Supplied material:

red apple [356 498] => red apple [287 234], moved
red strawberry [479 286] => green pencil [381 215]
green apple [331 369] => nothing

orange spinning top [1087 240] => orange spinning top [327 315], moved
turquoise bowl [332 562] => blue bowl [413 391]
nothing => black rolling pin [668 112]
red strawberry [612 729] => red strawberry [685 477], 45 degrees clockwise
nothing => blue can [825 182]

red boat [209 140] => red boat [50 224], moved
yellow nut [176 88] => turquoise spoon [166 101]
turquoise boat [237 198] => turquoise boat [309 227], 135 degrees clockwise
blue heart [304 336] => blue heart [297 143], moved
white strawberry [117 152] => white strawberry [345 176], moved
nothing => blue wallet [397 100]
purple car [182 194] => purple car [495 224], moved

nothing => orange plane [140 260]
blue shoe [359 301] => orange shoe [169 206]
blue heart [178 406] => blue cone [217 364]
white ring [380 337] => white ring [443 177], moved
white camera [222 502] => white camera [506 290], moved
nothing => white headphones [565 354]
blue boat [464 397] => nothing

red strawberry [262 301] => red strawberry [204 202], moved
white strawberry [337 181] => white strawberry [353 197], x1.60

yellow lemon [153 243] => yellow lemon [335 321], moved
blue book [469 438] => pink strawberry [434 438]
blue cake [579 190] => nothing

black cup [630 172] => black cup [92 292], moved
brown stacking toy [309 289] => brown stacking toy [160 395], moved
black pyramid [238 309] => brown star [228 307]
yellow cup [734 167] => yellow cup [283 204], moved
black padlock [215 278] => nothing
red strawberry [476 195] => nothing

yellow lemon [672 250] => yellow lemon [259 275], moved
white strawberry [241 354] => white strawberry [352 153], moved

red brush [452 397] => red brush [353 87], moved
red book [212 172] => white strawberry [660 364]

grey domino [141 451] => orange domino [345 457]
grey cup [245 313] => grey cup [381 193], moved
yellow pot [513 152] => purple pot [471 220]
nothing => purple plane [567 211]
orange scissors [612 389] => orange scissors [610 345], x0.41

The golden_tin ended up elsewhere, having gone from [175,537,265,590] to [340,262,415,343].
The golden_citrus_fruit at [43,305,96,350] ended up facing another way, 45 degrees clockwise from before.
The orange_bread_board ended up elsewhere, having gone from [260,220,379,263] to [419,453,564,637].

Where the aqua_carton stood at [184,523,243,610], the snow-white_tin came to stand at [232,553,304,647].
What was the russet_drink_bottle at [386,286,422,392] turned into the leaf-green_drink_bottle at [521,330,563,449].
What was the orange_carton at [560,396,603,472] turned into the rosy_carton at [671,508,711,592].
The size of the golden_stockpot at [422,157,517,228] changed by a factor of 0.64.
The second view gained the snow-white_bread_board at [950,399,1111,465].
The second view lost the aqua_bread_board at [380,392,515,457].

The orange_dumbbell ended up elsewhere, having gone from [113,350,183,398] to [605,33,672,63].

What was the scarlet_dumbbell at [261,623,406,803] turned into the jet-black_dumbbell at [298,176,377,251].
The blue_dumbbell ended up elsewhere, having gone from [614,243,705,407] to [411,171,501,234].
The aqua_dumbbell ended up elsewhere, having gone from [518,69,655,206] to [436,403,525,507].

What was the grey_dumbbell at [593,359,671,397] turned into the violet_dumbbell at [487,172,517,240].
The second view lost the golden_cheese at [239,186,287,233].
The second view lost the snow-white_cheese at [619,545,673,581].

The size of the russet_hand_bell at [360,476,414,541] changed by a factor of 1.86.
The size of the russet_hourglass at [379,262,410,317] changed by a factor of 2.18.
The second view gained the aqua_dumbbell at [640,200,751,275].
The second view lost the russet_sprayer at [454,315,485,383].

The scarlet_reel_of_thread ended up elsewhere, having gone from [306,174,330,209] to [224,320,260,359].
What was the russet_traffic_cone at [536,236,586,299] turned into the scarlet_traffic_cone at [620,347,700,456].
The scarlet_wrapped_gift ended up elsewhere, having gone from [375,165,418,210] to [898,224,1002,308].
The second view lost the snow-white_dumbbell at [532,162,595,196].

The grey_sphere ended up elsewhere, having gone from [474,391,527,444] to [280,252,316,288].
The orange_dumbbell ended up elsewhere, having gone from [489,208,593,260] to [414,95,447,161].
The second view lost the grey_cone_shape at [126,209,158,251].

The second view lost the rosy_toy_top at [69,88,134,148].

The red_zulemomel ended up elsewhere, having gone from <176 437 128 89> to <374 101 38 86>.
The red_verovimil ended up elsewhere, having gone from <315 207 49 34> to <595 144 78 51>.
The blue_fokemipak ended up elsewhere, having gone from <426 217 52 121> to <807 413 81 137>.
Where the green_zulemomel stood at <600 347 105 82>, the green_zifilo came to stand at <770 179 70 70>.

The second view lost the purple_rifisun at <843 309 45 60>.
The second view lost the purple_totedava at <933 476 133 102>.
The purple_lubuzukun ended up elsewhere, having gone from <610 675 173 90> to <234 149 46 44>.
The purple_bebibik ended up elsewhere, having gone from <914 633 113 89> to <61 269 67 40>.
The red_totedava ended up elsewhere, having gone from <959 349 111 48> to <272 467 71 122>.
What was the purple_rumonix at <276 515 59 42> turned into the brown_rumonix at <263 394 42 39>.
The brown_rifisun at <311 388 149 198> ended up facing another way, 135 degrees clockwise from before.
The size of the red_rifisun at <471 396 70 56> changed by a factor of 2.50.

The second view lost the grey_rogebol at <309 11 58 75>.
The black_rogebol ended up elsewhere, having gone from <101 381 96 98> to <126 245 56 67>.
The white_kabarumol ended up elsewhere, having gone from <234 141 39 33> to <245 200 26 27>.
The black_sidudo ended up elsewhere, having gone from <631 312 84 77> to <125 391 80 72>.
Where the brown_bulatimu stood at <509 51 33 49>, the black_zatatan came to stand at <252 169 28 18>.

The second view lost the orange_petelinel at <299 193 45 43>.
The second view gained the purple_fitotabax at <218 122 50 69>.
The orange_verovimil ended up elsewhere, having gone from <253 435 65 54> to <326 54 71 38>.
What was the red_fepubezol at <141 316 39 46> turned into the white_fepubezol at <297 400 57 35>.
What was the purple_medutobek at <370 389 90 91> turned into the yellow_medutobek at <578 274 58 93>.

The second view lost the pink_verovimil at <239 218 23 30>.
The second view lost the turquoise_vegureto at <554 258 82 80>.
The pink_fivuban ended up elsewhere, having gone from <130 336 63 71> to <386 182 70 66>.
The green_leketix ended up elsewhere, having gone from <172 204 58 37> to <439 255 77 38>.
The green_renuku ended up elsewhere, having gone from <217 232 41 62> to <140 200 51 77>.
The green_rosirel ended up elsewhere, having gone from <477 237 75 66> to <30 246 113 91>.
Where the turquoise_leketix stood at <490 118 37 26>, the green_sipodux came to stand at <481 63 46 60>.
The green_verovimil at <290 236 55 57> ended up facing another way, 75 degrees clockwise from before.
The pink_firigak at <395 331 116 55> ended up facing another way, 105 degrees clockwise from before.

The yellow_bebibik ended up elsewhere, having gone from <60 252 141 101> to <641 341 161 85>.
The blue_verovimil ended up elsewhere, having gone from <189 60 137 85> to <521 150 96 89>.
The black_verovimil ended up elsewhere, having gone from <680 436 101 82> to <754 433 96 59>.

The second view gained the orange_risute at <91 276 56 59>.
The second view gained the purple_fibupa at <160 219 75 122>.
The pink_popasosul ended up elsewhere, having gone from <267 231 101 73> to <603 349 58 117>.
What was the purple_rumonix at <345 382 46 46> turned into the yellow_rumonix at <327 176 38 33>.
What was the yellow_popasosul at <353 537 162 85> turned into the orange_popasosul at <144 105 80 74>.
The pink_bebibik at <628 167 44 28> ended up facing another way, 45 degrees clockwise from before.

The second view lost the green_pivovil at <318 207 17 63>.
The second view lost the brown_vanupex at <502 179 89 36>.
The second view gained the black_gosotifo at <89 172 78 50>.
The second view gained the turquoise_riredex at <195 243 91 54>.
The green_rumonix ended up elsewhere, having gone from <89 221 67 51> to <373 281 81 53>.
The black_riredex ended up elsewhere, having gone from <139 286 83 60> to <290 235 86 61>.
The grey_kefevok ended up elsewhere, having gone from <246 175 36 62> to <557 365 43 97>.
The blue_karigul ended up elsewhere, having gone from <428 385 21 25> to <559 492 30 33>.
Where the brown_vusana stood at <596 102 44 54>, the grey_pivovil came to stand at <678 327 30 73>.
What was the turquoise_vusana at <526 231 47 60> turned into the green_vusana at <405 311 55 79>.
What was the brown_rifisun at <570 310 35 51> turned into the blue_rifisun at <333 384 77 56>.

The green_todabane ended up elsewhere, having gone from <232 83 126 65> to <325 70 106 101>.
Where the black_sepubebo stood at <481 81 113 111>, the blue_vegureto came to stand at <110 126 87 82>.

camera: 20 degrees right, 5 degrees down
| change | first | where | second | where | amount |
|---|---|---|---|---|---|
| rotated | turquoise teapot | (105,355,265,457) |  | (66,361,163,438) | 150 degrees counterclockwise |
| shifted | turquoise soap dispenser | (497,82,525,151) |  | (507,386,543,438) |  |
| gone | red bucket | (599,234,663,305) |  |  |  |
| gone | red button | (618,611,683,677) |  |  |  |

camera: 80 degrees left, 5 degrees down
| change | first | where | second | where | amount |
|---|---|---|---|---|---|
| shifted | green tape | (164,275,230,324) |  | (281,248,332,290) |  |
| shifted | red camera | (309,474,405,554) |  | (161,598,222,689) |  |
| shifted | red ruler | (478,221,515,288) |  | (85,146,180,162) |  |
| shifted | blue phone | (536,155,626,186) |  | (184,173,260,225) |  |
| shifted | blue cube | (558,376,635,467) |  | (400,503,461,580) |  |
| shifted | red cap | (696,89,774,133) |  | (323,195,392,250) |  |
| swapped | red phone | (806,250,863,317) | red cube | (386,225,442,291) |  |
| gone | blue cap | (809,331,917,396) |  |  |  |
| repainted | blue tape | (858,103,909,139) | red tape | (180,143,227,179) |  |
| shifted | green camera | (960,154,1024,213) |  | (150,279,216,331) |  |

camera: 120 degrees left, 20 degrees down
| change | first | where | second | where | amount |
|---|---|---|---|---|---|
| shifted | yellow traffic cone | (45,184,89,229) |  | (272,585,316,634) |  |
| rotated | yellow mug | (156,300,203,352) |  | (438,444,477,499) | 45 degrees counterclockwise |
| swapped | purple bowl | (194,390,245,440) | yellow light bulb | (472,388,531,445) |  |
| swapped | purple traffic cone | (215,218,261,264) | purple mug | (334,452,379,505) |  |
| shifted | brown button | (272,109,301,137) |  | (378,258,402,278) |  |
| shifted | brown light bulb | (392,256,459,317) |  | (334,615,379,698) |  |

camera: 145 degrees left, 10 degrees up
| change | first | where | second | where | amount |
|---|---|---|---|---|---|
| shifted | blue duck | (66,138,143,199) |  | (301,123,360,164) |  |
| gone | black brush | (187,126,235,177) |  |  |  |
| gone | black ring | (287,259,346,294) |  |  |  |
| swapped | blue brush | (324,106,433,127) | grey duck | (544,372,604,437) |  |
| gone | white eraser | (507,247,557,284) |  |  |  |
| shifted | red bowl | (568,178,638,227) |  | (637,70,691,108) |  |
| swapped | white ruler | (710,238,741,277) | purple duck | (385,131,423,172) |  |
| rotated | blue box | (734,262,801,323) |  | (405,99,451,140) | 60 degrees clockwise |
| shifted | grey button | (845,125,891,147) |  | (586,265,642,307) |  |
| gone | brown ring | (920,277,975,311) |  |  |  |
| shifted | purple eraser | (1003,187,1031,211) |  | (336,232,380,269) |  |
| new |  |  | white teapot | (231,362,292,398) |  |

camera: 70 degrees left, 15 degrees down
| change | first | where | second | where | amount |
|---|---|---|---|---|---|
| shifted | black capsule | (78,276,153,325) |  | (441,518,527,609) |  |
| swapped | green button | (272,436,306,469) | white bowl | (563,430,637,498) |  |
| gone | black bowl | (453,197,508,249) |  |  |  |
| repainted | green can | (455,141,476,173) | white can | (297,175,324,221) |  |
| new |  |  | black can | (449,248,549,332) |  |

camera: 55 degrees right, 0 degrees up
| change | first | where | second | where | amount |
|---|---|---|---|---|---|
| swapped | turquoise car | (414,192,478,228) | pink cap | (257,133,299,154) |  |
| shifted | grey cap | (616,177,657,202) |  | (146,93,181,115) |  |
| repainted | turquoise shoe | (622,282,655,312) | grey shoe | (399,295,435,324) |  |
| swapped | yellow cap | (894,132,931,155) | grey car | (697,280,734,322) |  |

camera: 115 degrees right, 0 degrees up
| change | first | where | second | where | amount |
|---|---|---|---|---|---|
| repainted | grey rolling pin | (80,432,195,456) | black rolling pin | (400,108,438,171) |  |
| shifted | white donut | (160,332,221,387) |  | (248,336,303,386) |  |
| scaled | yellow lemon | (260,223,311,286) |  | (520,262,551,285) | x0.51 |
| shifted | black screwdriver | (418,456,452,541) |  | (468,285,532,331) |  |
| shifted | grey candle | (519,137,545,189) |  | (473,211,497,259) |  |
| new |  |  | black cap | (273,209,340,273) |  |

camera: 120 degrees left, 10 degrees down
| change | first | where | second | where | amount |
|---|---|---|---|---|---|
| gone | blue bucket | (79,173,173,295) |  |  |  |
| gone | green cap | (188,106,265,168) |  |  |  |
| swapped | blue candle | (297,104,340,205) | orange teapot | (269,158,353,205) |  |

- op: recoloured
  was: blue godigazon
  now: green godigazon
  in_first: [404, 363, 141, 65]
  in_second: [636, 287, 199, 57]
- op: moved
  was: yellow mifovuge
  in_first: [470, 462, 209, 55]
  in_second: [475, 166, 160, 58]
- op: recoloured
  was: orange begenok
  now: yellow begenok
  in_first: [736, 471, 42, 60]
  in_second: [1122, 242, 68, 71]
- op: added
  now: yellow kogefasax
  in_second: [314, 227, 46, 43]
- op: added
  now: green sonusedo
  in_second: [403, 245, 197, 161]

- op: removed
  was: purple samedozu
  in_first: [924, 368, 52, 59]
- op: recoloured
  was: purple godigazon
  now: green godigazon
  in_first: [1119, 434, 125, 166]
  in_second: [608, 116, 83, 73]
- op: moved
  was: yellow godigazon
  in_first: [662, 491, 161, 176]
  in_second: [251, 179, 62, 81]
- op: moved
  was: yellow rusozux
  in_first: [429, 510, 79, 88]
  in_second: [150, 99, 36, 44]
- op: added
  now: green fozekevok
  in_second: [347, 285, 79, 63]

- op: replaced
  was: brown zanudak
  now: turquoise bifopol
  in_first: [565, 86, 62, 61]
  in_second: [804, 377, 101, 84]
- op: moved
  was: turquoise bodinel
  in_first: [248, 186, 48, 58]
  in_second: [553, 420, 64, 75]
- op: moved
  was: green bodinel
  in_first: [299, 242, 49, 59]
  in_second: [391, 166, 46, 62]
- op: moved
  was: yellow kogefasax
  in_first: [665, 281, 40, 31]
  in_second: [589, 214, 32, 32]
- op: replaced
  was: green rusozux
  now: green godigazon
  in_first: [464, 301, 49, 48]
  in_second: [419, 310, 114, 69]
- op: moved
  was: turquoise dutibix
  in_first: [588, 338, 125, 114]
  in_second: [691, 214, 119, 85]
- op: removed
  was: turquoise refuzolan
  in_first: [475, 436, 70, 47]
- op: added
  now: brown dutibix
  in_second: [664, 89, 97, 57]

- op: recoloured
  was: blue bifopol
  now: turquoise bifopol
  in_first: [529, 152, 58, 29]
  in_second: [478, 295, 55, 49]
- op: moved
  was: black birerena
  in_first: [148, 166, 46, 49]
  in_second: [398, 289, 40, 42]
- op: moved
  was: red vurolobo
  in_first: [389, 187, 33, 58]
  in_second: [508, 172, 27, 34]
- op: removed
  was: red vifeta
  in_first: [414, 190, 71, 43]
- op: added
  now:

What the task asks:
Give back exactly the lines of the listing, starting with the first and ending with the one bearing "red strawberry [479". Add no other lines.

Result of this task:
red apple [356 498] => red apple [287 234], moved
red strawberry [479 286] => green pencil [381 215]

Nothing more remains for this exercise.